§ Problem requirements:
Wherever the string "NMOS" occurs in a line of these records, report that line.

§ Records shown:
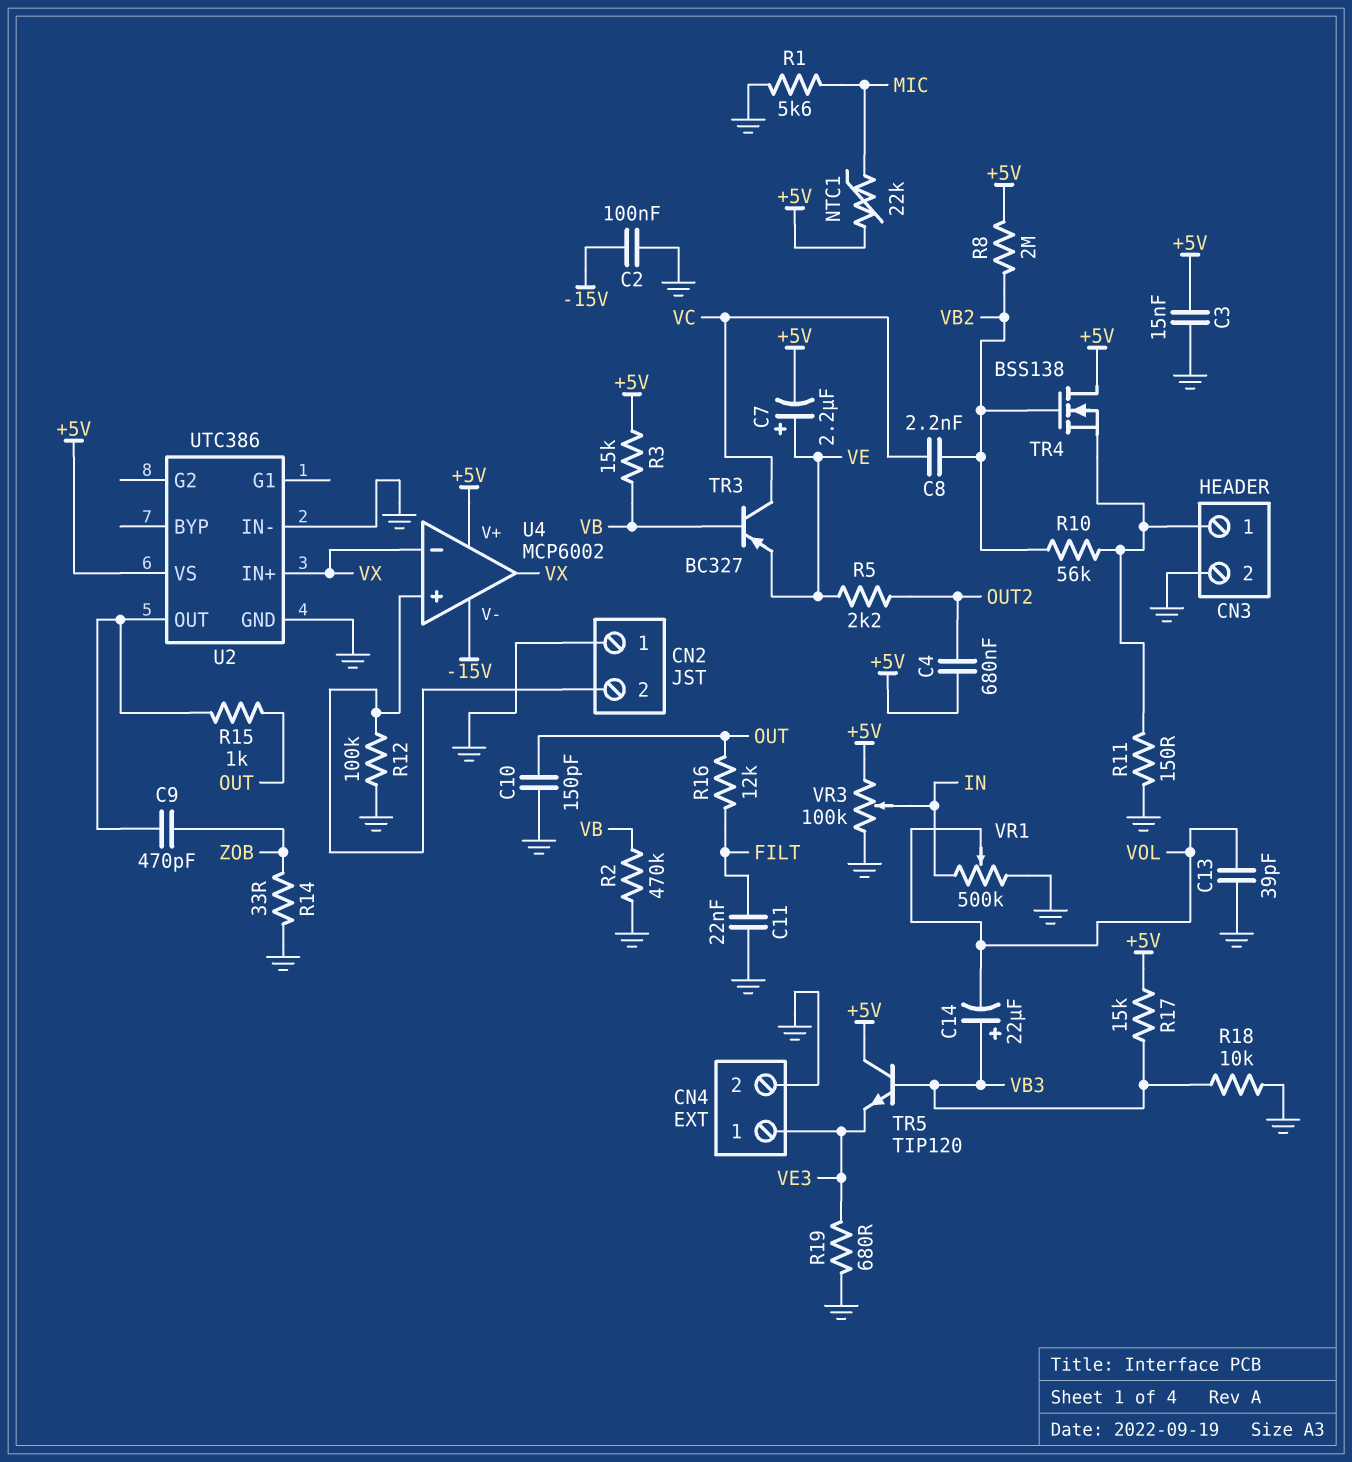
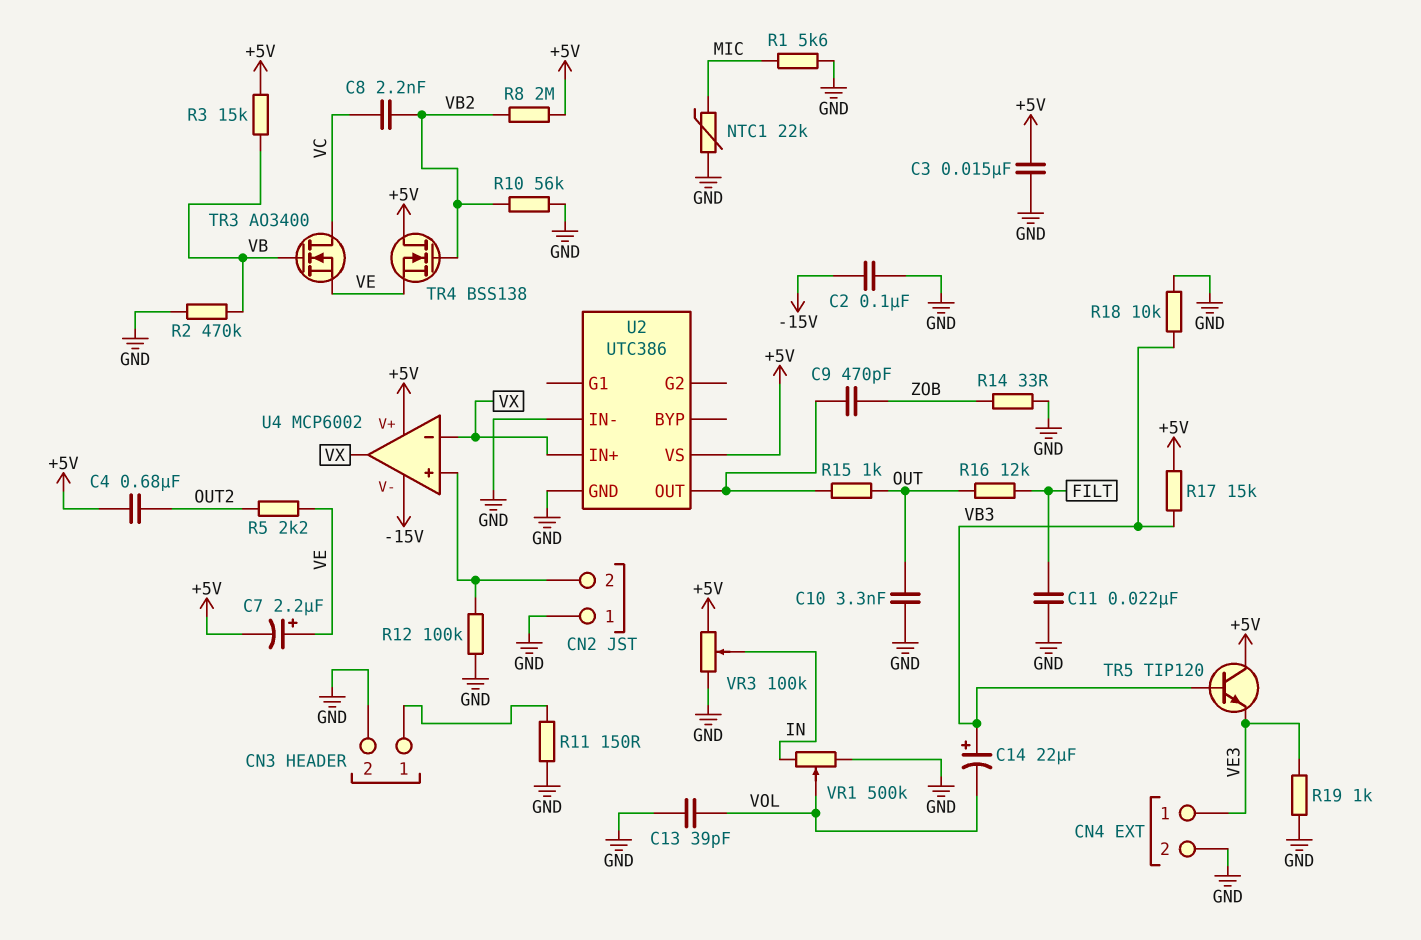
C10: 150pF (GND, OUT) -> 3.3nF (GND, OUT)
NTC1: 22k (+5V, MIC) -> 22k (GND, MIC)
R10: 56k (CN3/1, VB2) -> 56k (GND, VB2)
R19: 680 (GND, VE3) -> 1k (GND, VE3)
TR3: PNP BC327 (B VB, C VC, E VE) -> NMOS AO3400 (G VB, D VC, S VE)
TR4: NMOS BSS138 (G VB2, D +5V, S CN3/1) -> NMOS BSS138 (G VB2, D +5V, S VE)

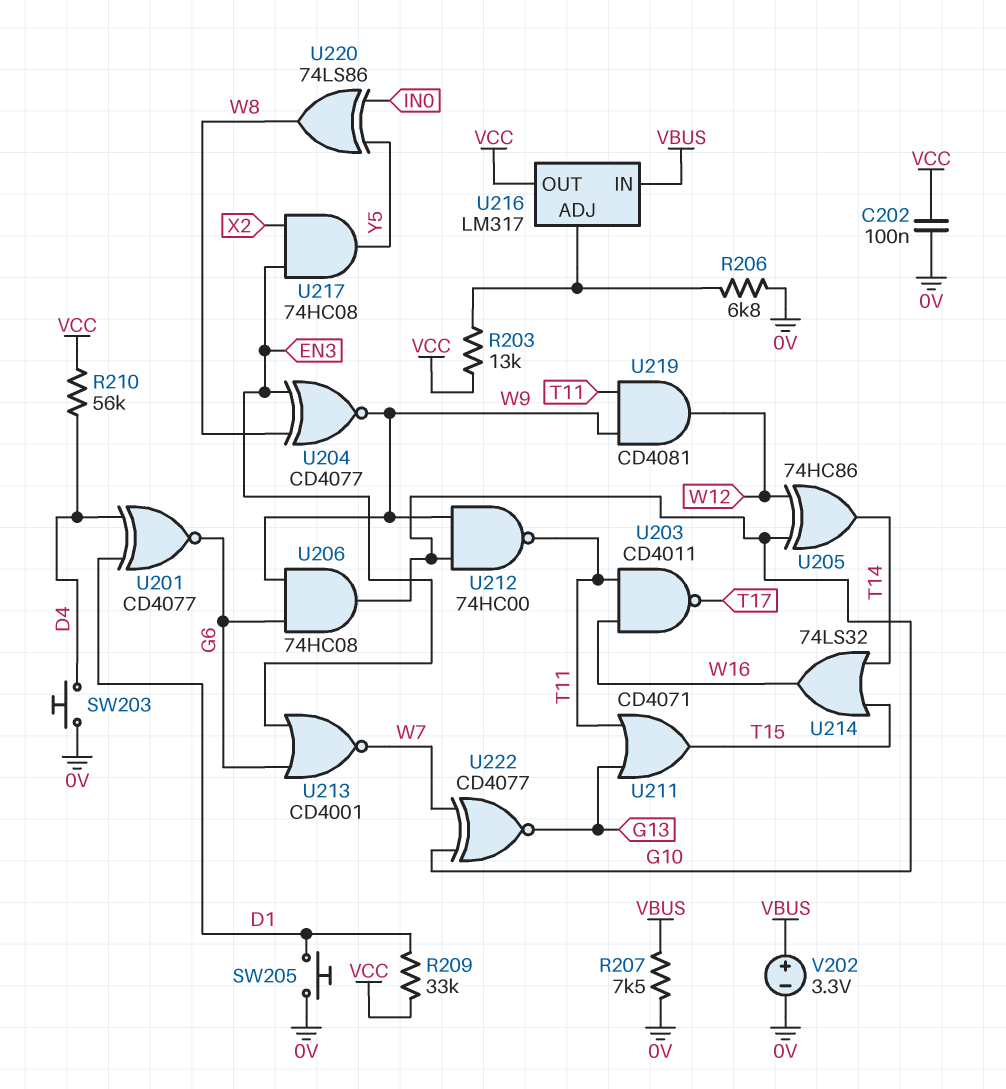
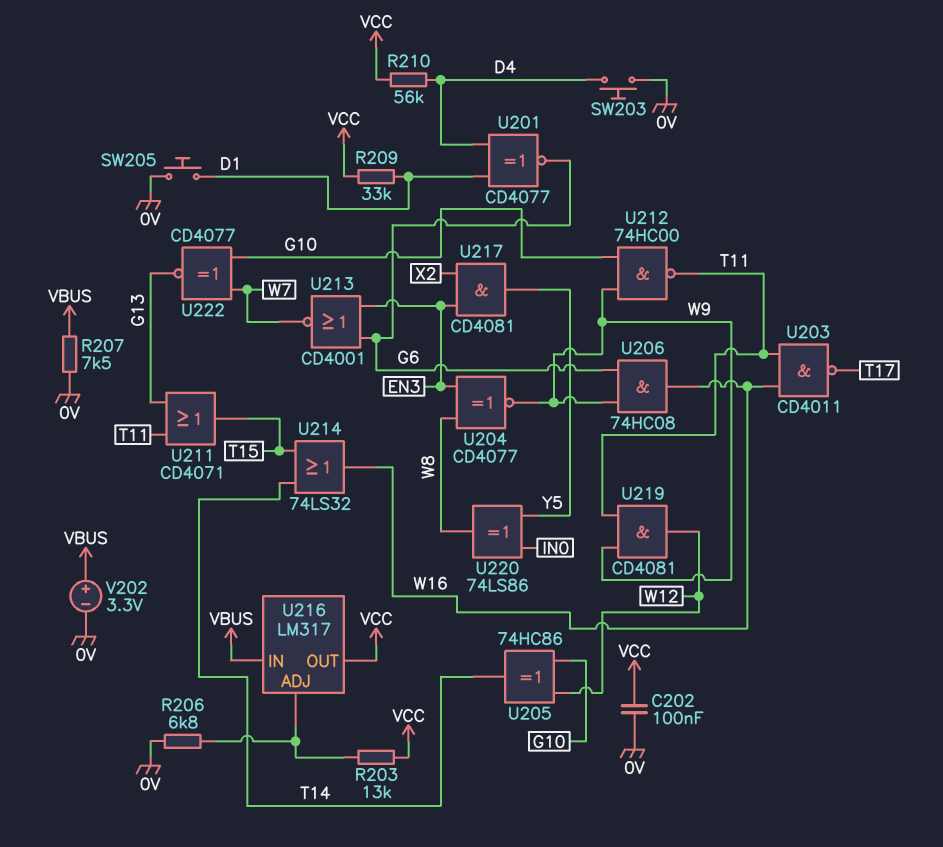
U206: AND 74HC08 (in G6, in W9, out G10) -> AND 74HC08 (in G6, in W9, out W16)
U217: AND 74HC08 (in EN3, in X2, out Y5) -> AND CD4081 (in EN3, in X2, out Y5)

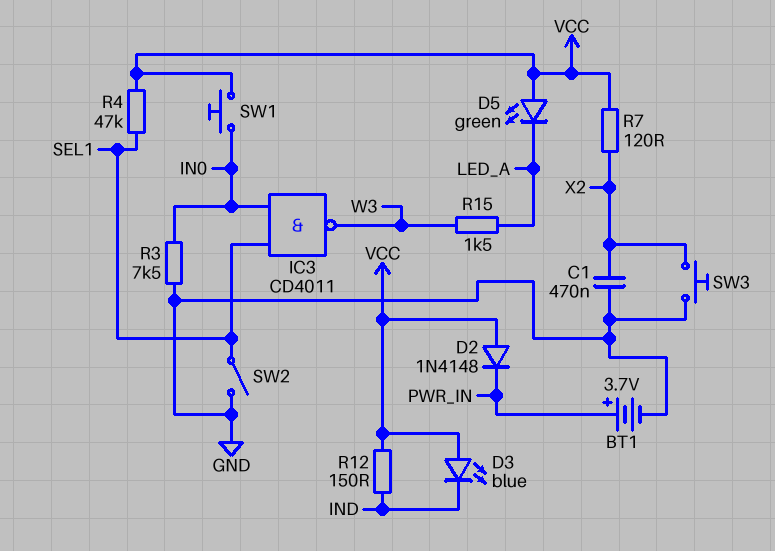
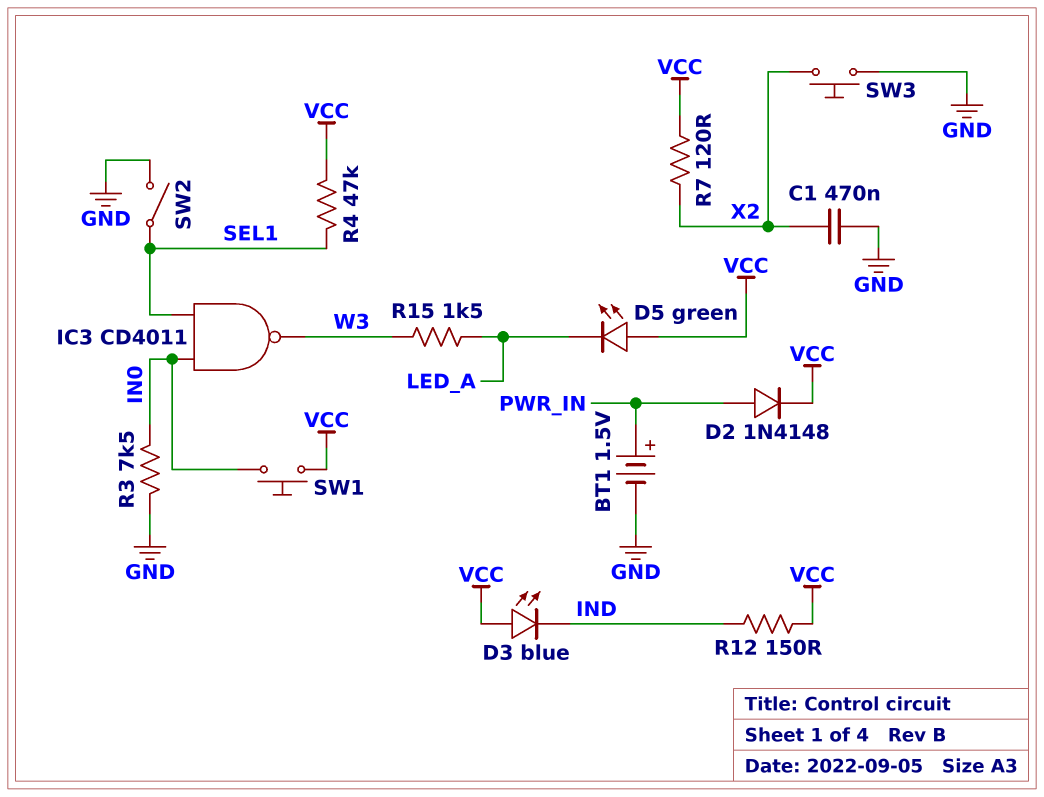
BT1: 3.7V (plus PWR_IN, minus GND) -> 1.5V (plus PWR_IN, minus GND)
D2: diode 1N4148 (A VCC, K PWR_IN) -> diode 1N4148 (A PWR_IN, K VCC)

§ Task answer:
TR3: PNP BC327 (B VB, C VC, E VE) -> NMOS AO3400 (G VB, D VC, S VE)
TR4: NMOS BSS138 (G VB2, D +5V, S CN3/1) -> NMOS BSS138 (G VB2, D +5V, S VE)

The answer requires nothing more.